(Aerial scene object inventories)
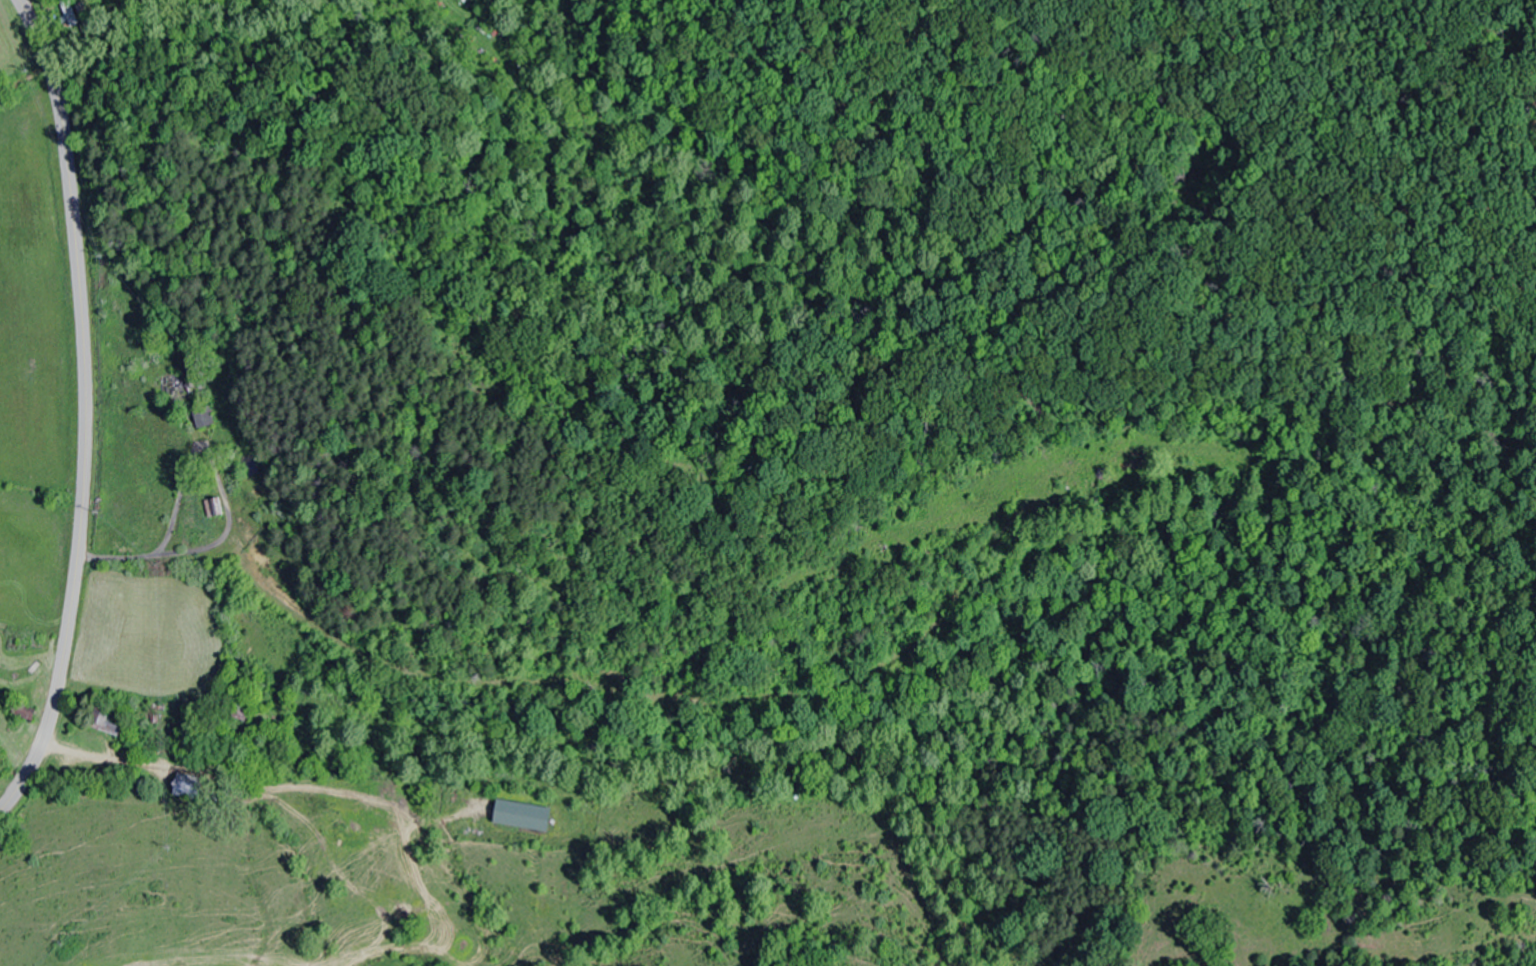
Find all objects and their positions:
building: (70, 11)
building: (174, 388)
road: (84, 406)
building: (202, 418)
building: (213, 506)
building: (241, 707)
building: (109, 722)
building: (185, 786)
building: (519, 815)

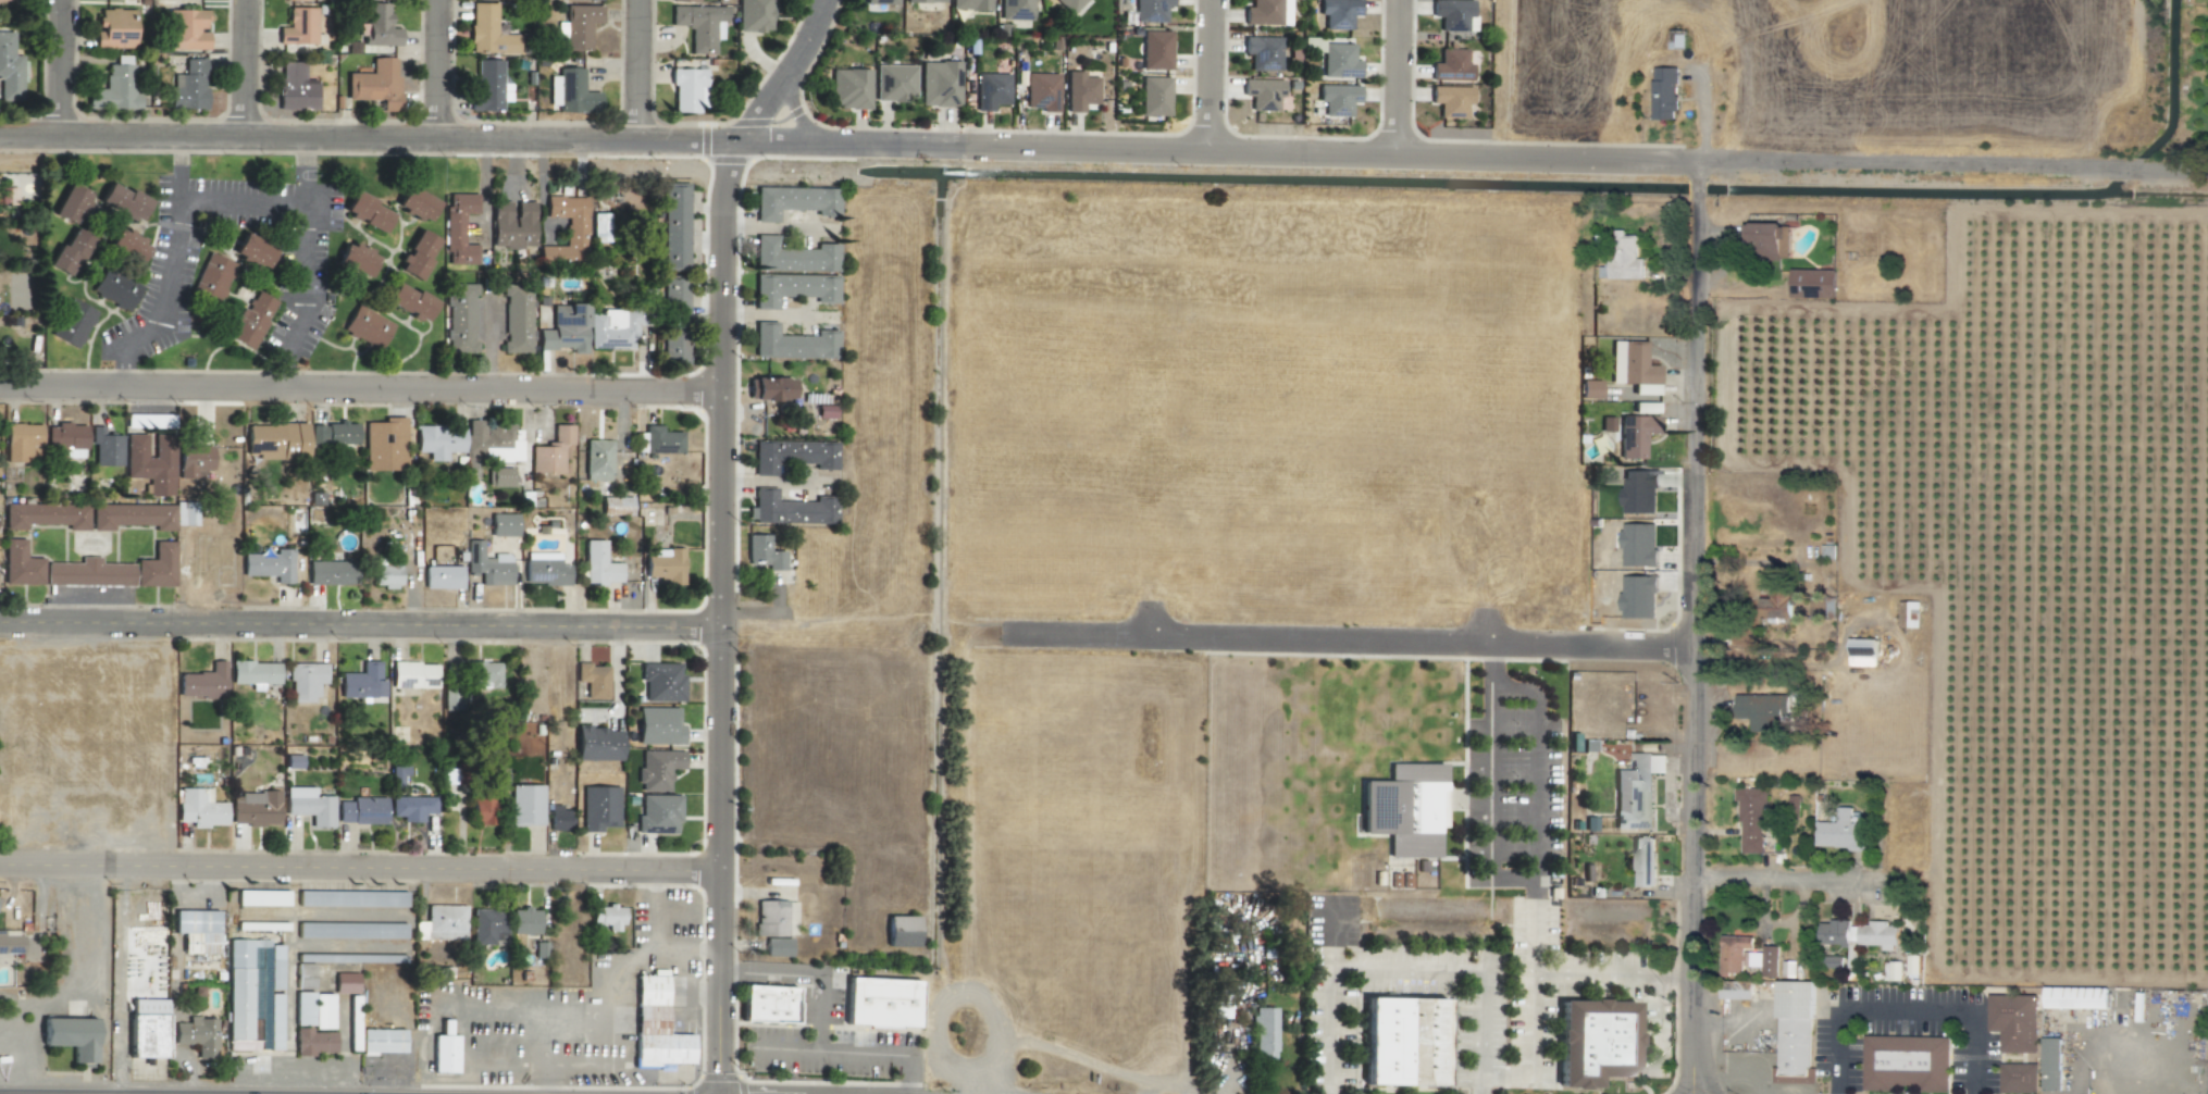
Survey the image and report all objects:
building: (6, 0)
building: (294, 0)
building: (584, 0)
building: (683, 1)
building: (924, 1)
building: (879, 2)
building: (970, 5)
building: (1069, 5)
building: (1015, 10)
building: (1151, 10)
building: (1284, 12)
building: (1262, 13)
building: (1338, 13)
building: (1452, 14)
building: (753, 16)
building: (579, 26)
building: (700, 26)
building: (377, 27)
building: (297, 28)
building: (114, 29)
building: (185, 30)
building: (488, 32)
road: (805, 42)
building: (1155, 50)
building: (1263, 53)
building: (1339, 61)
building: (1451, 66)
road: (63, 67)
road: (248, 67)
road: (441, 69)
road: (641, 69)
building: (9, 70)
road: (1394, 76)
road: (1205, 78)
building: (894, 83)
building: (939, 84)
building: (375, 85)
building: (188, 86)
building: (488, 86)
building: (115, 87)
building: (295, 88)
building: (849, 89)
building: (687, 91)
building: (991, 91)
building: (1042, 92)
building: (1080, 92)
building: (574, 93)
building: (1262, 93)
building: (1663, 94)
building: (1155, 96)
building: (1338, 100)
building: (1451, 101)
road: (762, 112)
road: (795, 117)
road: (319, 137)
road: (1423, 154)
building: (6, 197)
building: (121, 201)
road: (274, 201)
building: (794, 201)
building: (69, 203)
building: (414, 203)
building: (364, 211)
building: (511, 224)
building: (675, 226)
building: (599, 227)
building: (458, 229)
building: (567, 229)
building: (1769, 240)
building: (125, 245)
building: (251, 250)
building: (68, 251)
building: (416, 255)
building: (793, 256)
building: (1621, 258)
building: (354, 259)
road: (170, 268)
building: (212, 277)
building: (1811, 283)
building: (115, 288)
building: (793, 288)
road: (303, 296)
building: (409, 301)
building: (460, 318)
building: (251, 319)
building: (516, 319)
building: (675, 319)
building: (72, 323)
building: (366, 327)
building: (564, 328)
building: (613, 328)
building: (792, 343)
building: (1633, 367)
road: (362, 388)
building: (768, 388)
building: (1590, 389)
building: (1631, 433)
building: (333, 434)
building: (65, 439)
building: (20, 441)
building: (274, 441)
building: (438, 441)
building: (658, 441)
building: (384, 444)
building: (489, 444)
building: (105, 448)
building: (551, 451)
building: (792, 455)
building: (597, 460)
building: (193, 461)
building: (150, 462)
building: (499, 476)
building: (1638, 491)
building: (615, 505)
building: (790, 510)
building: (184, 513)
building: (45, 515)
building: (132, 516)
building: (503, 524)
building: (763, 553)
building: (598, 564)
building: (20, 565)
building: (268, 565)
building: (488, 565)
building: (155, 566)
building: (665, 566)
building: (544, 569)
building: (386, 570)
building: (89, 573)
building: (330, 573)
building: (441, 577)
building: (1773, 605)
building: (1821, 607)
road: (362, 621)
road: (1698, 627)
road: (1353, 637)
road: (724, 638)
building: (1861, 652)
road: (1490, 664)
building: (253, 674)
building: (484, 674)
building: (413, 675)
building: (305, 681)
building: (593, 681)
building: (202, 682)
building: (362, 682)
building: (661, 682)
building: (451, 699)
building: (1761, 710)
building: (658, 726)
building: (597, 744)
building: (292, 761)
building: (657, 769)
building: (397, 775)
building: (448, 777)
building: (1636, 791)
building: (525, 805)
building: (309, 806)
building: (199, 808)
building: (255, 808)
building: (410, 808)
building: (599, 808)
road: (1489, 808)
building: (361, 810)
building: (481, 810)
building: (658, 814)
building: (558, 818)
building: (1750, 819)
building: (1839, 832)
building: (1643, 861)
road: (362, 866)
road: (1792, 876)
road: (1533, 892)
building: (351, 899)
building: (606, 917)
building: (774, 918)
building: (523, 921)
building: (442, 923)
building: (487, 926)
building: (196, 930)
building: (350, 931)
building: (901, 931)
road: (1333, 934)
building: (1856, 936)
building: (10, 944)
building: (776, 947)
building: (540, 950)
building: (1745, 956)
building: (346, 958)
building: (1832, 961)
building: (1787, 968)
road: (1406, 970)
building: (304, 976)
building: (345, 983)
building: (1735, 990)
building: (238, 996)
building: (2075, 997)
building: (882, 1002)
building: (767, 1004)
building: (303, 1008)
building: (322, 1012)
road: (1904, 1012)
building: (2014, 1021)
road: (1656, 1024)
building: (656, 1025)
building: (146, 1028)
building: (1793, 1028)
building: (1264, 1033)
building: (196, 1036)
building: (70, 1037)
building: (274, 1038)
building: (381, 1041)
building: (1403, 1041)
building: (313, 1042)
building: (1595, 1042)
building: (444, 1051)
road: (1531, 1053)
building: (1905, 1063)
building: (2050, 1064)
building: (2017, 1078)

▶ [Problem requirements]
Across the entries, tally every line that contains the word "objects" and report the sum by itself.

▶ [Your response]
2